= Exercise =
Which lines in the entries below contain the string "major"? List each of them in full, treating uppercase and lowercase as different.

= Items =
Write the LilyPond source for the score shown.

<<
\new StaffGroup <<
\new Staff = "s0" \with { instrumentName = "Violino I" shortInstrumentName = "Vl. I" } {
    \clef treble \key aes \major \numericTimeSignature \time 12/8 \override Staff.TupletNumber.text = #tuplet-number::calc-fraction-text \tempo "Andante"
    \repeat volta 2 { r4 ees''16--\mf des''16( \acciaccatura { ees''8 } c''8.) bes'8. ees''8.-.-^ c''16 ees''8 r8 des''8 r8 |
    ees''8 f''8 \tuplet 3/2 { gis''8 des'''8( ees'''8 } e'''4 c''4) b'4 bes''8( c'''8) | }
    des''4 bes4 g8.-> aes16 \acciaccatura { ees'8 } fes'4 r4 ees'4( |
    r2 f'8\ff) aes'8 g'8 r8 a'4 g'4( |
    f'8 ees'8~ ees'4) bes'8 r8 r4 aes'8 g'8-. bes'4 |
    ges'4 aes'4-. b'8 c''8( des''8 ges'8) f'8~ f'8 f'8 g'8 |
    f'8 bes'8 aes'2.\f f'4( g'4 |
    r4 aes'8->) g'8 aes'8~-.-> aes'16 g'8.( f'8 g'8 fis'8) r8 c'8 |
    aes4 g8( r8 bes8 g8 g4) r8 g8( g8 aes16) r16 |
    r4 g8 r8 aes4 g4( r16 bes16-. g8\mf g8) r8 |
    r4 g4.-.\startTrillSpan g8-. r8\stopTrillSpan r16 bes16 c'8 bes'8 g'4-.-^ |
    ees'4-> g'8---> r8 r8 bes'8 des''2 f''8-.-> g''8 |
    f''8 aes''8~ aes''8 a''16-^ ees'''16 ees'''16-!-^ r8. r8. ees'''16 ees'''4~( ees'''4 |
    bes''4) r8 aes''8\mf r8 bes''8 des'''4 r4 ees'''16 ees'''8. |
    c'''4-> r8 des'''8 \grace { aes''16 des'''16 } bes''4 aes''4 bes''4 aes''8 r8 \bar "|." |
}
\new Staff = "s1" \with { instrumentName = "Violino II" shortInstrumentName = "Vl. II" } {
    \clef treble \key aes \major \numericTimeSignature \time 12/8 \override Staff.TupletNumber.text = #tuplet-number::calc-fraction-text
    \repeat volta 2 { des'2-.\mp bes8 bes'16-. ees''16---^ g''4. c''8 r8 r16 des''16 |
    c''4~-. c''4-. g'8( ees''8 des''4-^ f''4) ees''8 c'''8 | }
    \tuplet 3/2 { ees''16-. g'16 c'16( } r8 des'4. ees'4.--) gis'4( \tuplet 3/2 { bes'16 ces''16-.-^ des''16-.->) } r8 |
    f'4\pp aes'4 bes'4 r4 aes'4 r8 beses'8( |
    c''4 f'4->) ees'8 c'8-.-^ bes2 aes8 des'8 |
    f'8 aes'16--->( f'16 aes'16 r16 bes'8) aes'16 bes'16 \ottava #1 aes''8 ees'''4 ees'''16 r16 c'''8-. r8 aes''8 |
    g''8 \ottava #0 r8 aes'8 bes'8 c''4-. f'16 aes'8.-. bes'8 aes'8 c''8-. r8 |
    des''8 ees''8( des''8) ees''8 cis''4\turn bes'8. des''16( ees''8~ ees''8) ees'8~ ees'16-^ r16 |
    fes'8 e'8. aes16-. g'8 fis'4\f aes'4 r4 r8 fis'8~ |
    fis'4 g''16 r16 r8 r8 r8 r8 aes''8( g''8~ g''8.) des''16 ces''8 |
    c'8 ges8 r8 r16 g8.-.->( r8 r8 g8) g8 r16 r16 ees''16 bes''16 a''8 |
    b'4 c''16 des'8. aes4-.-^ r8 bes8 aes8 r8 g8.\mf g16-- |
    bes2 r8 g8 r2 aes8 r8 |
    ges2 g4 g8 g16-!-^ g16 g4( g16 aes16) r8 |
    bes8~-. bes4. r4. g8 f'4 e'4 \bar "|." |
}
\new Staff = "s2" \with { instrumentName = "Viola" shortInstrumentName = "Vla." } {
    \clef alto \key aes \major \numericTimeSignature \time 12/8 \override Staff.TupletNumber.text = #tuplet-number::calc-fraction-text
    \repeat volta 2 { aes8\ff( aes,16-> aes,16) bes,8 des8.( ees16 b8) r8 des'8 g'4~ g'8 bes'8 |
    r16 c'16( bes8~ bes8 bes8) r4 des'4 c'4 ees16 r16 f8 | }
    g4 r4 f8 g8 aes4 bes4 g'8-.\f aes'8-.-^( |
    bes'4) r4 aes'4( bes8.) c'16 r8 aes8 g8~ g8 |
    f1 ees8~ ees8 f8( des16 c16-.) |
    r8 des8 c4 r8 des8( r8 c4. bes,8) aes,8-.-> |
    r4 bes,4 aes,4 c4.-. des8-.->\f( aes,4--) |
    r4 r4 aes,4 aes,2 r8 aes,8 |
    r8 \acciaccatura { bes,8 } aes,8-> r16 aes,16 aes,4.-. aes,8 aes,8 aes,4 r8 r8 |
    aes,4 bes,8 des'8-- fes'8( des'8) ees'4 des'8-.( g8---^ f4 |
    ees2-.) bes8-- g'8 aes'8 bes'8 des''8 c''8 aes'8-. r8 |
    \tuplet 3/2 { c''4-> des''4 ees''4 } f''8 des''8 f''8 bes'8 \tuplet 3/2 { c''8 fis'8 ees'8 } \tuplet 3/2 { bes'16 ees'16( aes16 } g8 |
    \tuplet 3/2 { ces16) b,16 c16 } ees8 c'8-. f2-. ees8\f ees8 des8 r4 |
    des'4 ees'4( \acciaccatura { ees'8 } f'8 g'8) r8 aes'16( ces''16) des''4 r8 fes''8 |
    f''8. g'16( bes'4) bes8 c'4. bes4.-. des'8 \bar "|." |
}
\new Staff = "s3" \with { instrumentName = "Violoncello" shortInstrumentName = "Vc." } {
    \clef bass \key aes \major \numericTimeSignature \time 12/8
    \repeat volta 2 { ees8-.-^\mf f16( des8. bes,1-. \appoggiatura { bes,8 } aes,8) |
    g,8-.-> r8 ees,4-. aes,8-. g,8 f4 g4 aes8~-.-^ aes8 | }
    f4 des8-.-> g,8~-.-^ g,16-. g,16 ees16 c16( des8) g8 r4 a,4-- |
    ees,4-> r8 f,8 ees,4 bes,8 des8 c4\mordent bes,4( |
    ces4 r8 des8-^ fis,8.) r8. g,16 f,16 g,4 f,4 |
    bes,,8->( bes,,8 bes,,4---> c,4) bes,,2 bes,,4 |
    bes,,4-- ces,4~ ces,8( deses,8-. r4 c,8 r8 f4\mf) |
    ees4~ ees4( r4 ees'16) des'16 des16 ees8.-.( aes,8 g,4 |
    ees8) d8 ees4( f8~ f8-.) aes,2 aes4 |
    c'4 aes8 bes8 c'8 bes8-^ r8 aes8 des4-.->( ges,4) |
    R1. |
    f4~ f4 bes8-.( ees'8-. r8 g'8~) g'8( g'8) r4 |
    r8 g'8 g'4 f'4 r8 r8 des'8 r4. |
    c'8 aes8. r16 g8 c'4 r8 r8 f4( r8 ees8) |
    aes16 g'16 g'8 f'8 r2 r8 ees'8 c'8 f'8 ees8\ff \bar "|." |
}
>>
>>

= Response to the task =
    \clef treble \key aes \major \numericTimeSignature \time 12/8 \override Staff.TupletNumber.text = #tuplet-number::calc-fraction-text \tempo "Andante"
    \clef treble \key aes \major \numericTimeSignature \time 12/8 \override Staff.TupletNumber.text = #tuplet-number::calc-fraction-text
    \clef alto \key aes \major \numericTimeSignature \time 12/8 \override Staff.TupletNumber.text = #tuplet-number::calc-fraction-text
    \clef bass \key aes \major \numericTimeSignature \time 12/8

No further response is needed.